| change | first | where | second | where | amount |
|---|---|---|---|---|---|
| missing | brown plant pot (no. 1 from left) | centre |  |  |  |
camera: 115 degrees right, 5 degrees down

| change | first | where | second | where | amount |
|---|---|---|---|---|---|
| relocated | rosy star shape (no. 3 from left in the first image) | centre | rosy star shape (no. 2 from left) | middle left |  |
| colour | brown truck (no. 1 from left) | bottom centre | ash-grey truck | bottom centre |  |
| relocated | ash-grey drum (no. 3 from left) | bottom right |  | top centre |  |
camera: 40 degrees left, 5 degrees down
━━━━━━━━
__Task requirements__. Would you output the lines from the one that contains "missing | brown" to the end of the data, both ends included, exactly as they appear?

__Answer__.
| missing | brown plant pot (no. 1 from left) | centre |  |  |  |
camera: 115 degrees right, 5 degrees down

| change | first | where | second | where | amount |
|---|---|---|---|---|---|
| relocated | rosy star shape (no. 3 from left in the first image) | centre | rosy star shape (no. 2 from left) | middle left |  |
| colour | brown truck (no. 1 from left) | bottom centre | ash-grey truck | bottom centre |  |
| relocated | ash-grey drum (no. 3 from left) | bottom right |  | top centre |  |
camera: 40 degrees left, 5 degrees down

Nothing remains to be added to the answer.